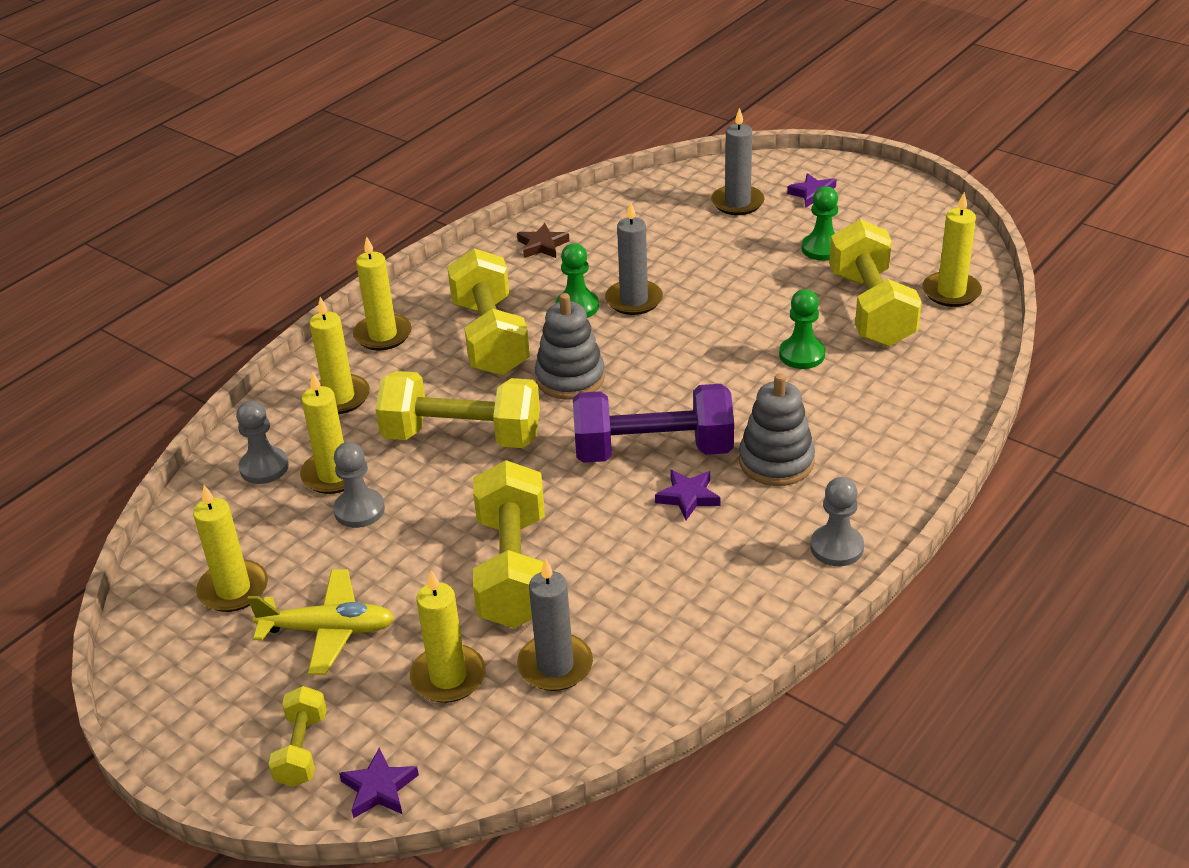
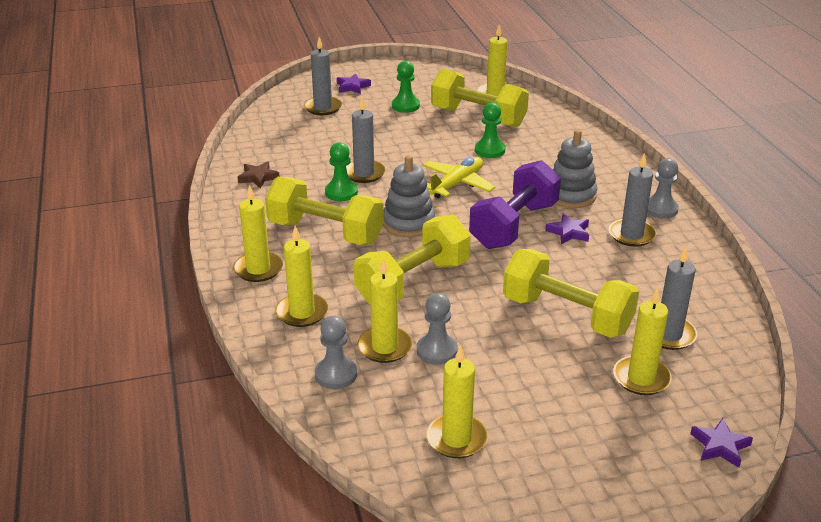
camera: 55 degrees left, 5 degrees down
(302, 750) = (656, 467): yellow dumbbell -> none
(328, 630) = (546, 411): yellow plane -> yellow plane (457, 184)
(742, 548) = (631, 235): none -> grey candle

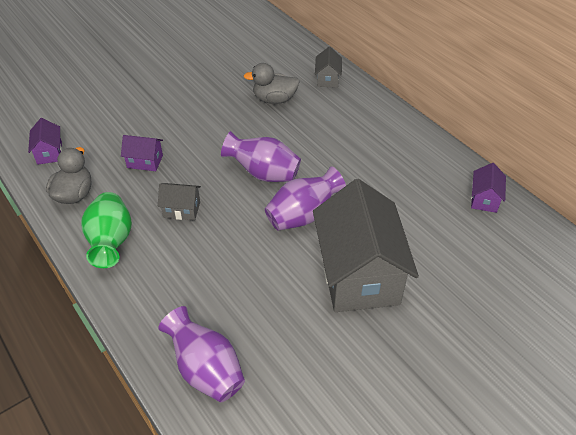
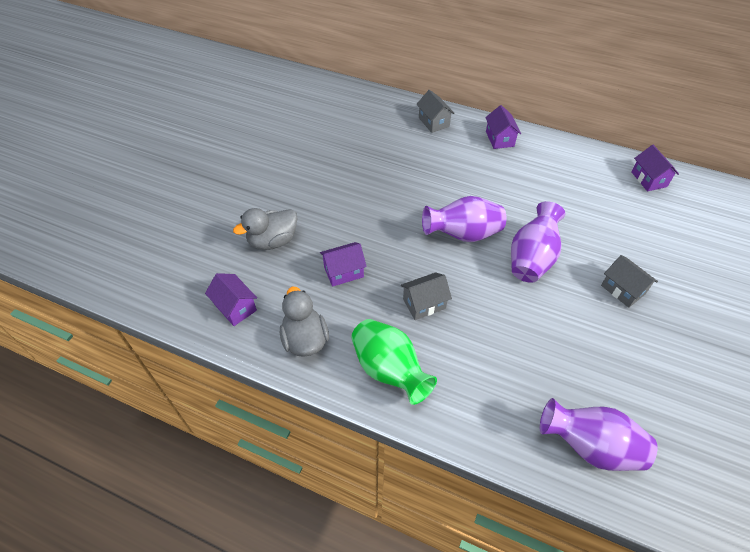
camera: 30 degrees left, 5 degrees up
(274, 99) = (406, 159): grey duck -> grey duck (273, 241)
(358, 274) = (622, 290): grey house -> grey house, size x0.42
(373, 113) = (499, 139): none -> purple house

——

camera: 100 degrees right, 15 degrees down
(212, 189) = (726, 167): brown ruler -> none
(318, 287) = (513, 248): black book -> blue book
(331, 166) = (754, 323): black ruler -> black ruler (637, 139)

——

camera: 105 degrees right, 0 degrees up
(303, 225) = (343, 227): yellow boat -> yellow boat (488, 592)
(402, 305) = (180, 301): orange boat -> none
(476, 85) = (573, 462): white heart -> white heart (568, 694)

——

[Work item]: Based on the entries above, please count how many lines contain the string "grey", and reply with the figure only.

[The answer]: 3